-------- DATASET

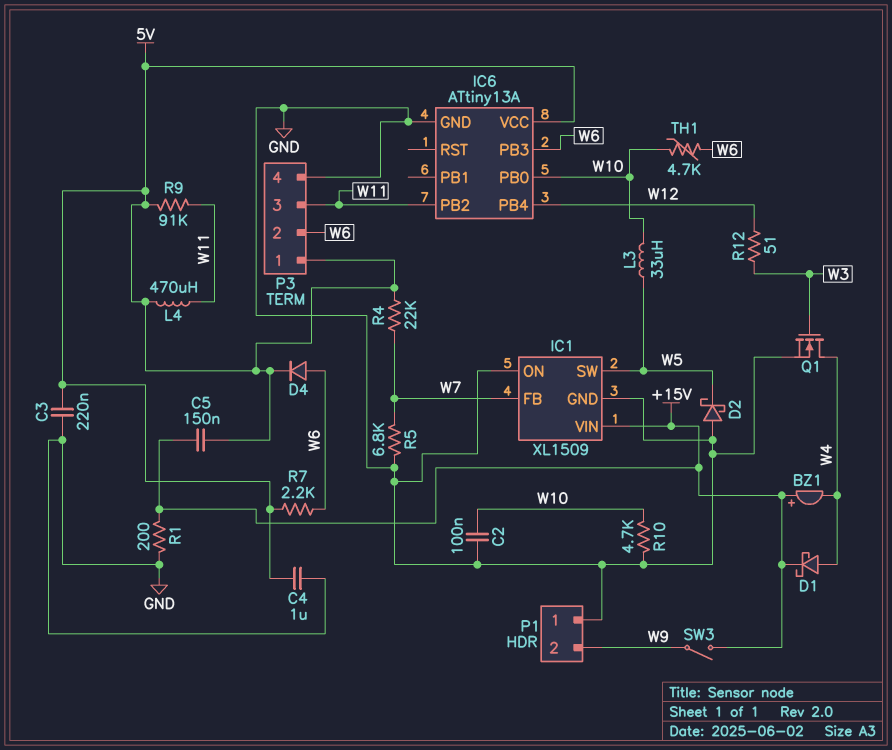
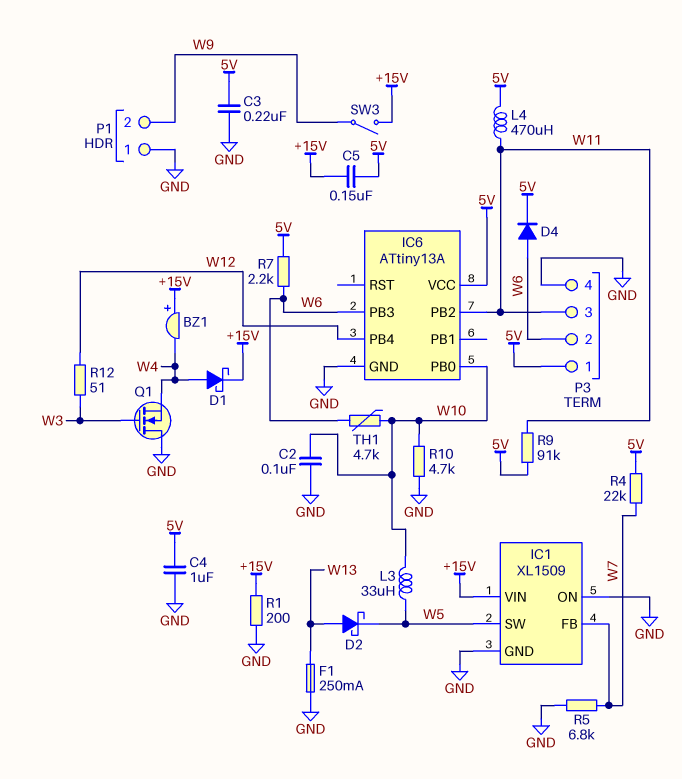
D2: schottky (A GND, K W5) -> schottky (A W13, K W5)
F1: none -> 250mA (GND, W13)
Q1: NMOS (G W3, D W4, S GND) -> NMOS (G W3, D GND, S W4)

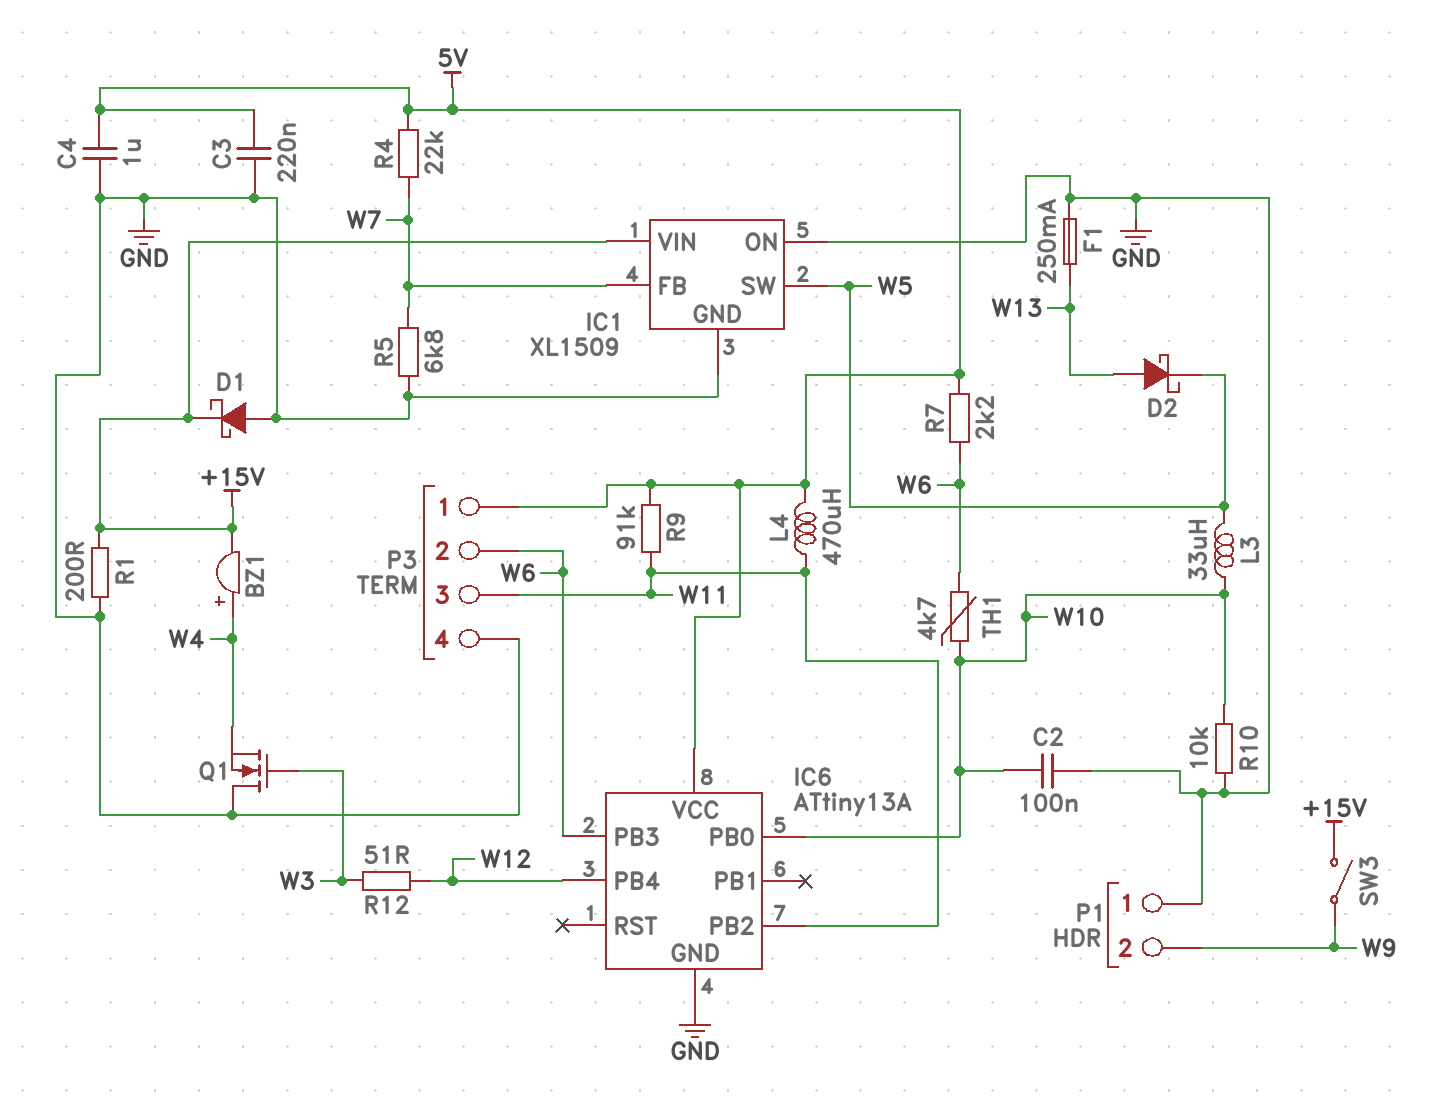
BZ1: buzzer (plus +15V, minus W4) -> buzzer (plus W4, minus +15V)
C5: 150nF (+15V, 5V) -> none
D1: schottky (A W4, K +15V) -> schottky (A GND, K +15V)
D4: diode (A W6, K 5V) -> none
R10: 4.7k (GND, W10) -> 10k (GND, W10)

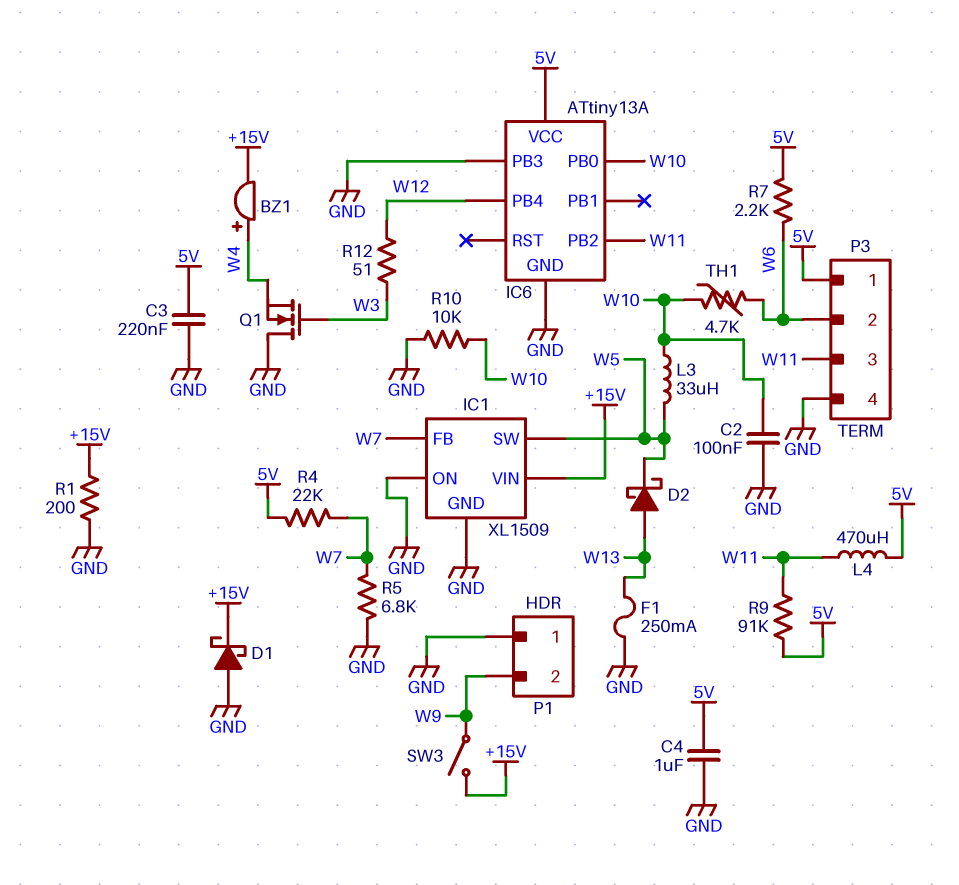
IC6 pin PB3: W6 -> GND

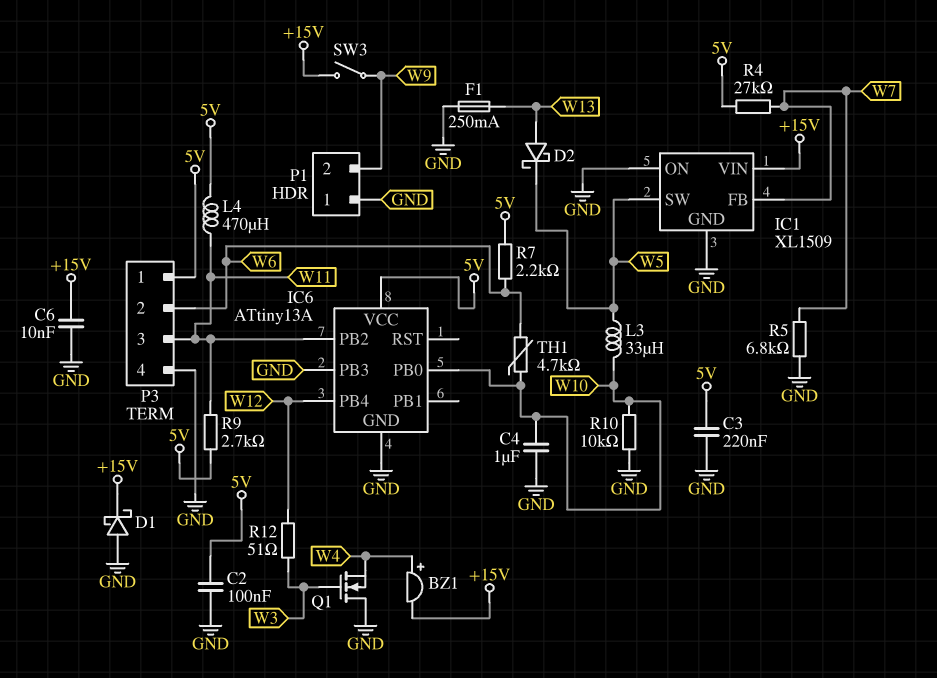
C2: 100nF (GND, W10) -> 100nF (5V, GND)
C4: 1uF (5V, GND) -> 1uF (GND, W10)
C6: none -> 10nF (+15V, GND)
R1: 200 (+15V, GND) -> none
R4: 22k (5V, W7) -> 27k (5V, W7)
R9: 91k (5V, W11) -> 2.7k (5V, W11)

----------------

Repeat nothing but the lines from the one containing "BZ1: buzzer (plus" through the end of the entries, exactly, and skip the pictures.

- **SOLVED PROBLEM**
BZ1: buzzer (plus +15V, minus W4) -> buzzer (plus W4, minus +15V)
C5: 150nF (+15V, 5V) -> none
D1: schottky (A W4, K +15V) -> schottky (A GND, K +15V)
D4: diode (A W6, K 5V) -> none
R10: 4.7k (GND, W10) -> 10k (GND, W10)

IC6 pin PB3: W6 -> GND

C2: 100nF (GND, W10) -> 100nF (5V, GND)
C4: 1uF (5V, GND) -> 1uF (GND, W10)
C6: none -> 10nF (+15V, GND)
R1: 200 (+15V, GND) -> none
R4: 22k (5V, W7) -> 27k (5V, W7)
R9: 91k (5V, W11) -> 2.7k (5V, W11)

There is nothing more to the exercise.